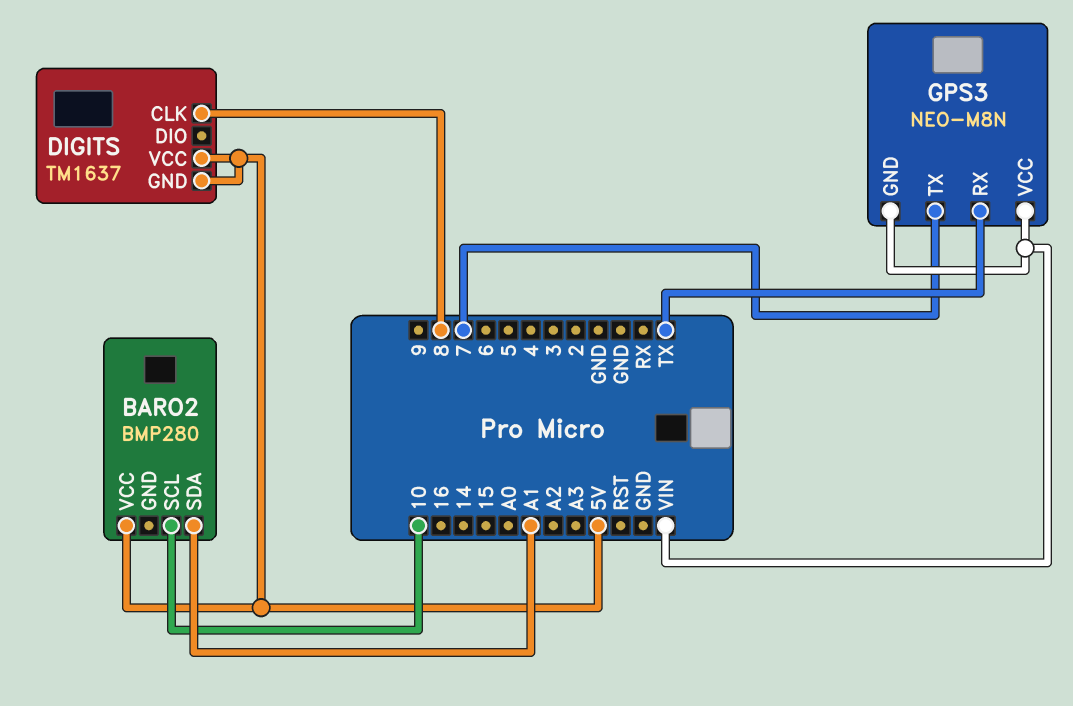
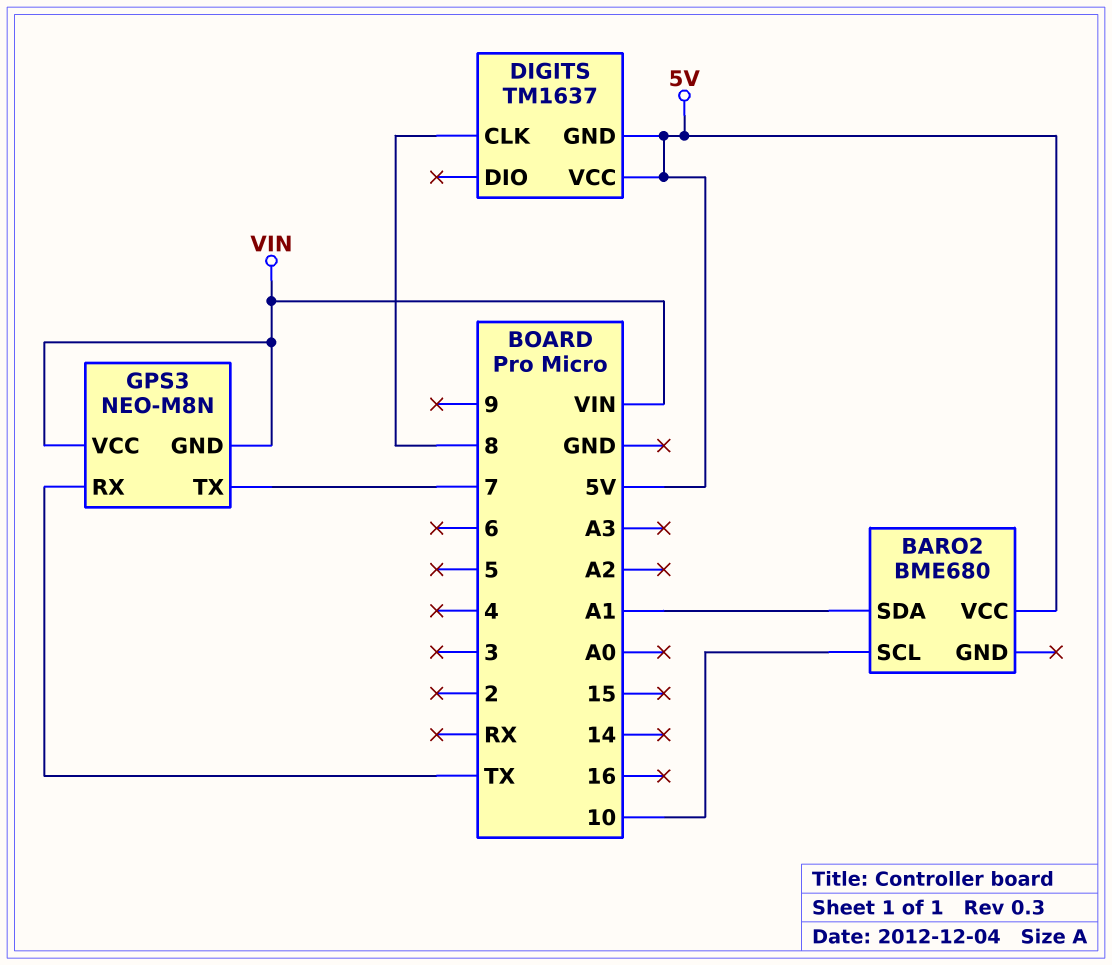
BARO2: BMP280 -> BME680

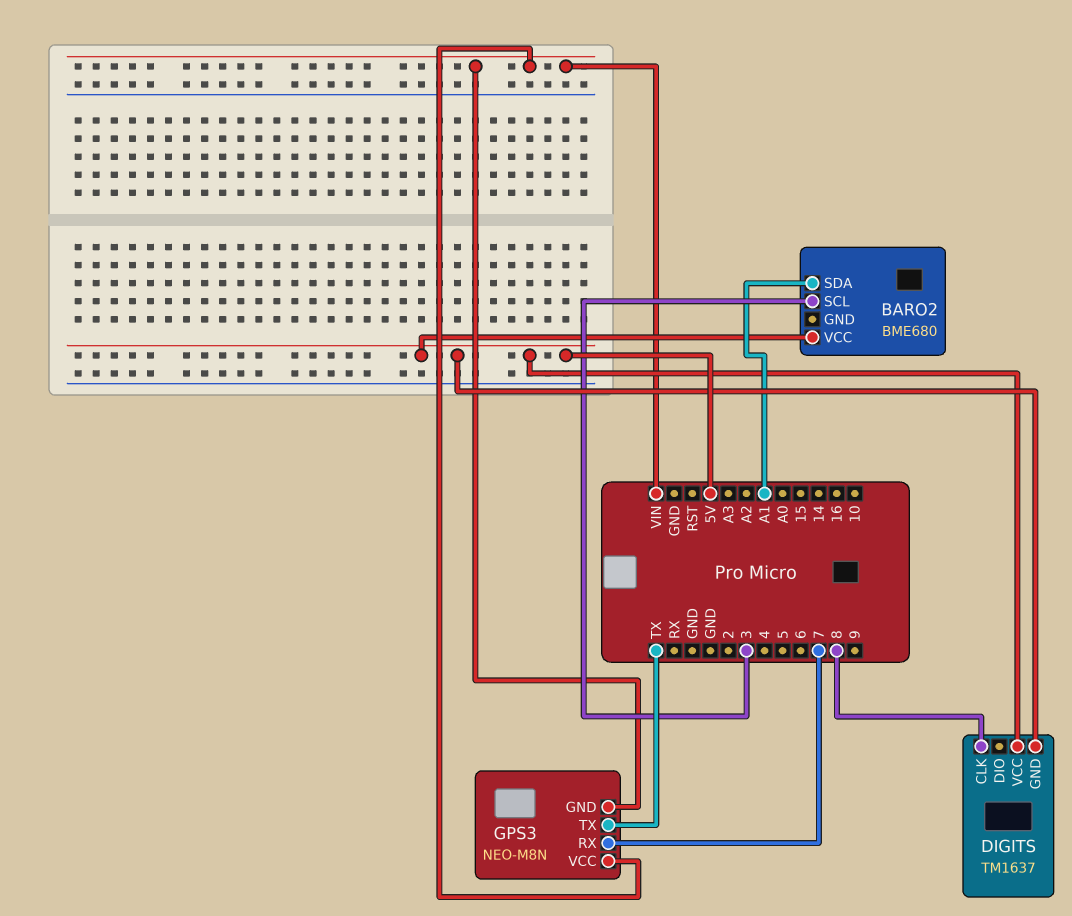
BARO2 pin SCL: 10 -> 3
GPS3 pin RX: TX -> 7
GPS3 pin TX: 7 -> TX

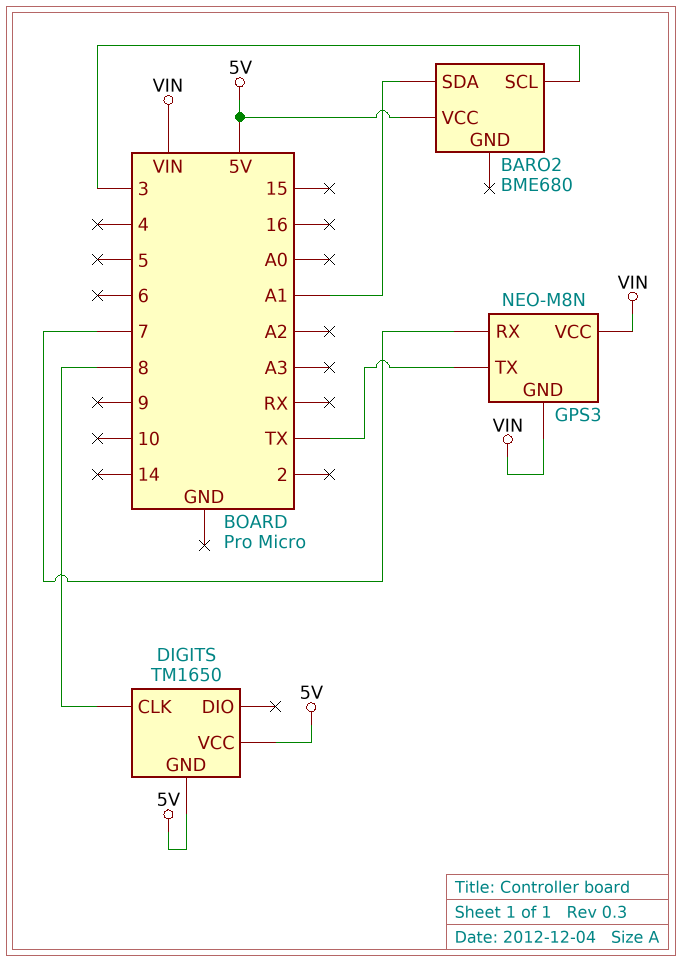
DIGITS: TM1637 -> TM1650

****************************************

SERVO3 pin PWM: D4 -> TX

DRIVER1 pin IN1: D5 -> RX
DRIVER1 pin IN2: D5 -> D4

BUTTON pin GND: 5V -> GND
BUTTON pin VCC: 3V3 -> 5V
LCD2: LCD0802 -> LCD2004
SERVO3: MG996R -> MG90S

****************************************

◆ **YOUR GOAL**:
Using the entries above, give again exactly the lines from the line holding "SERVO3 pin PWM: D4 -> TX" through the line holding "SERVO3: MG996R -> MG90S". Include both end lines and nothing else.

◆ **ANSWER TO THE PROBLEM**:
SERVO3 pin PWM: D4 -> TX

DRIVER1 pin IN1: D5 -> RX
DRIVER1 pin IN2: D5 -> D4

BUTTON pin GND: 5V -> GND
BUTTON pin VCC: 3V3 -> 5V
LCD2: LCD0802 -> LCD2004
SERVO3: MG996R -> MG90S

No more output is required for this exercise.